(INSTRUCTIONS FOR THE TASK):
Look through the material below. Return exactly the lines from the one with "orange bowling pin: 0 -> 1" through the one with "yellow car: 1 -> 3", both included.

(DATASET RECORDS):
╭──
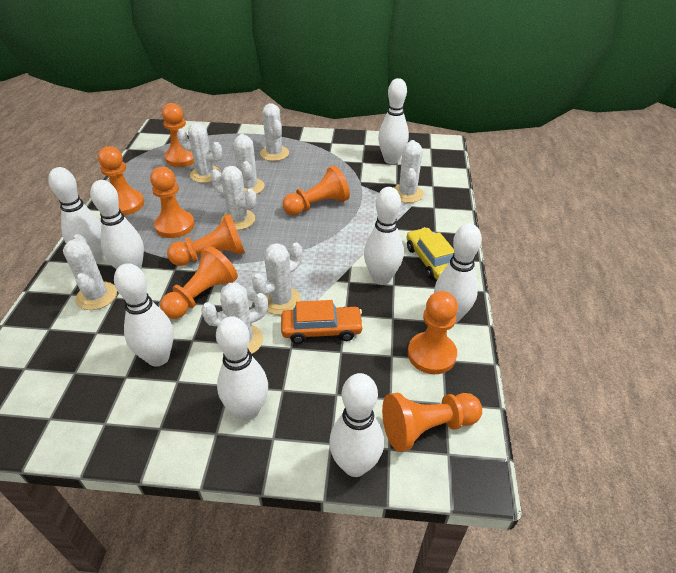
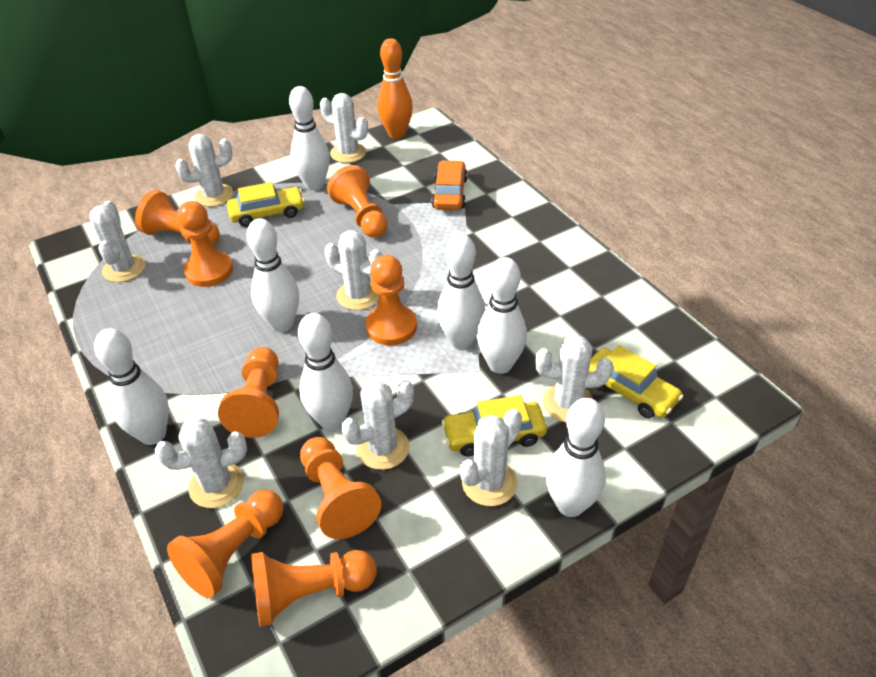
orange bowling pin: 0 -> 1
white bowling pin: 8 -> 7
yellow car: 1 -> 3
╰──
╭──
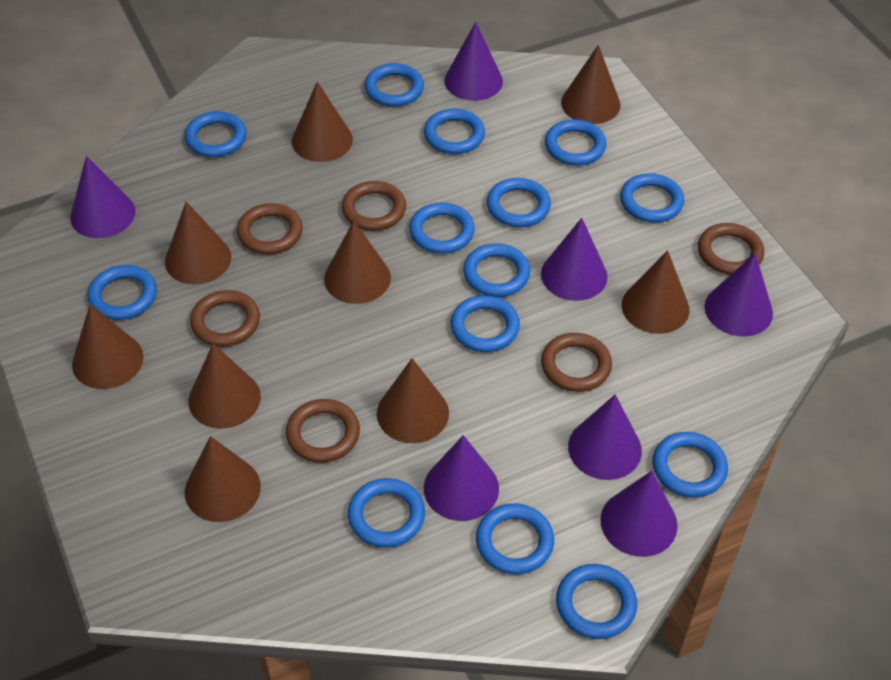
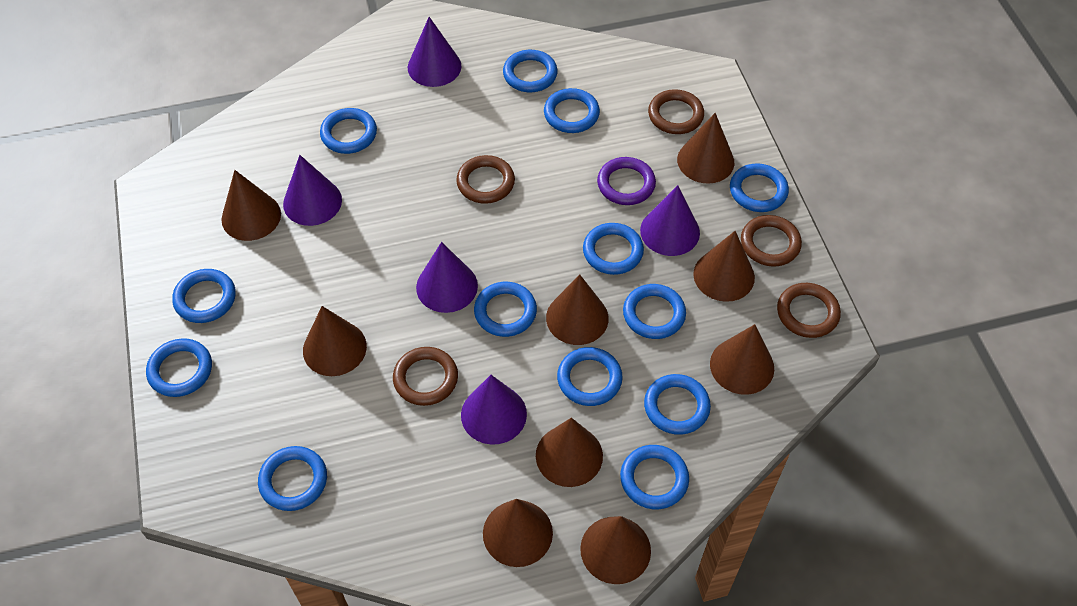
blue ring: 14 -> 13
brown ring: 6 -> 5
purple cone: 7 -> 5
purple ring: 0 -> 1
╰──
(OUTPUT OF THE EXERCISE):
orange bowling pin: 0 -> 1
white bowling pin: 8 -> 7
yellow car: 1 -> 3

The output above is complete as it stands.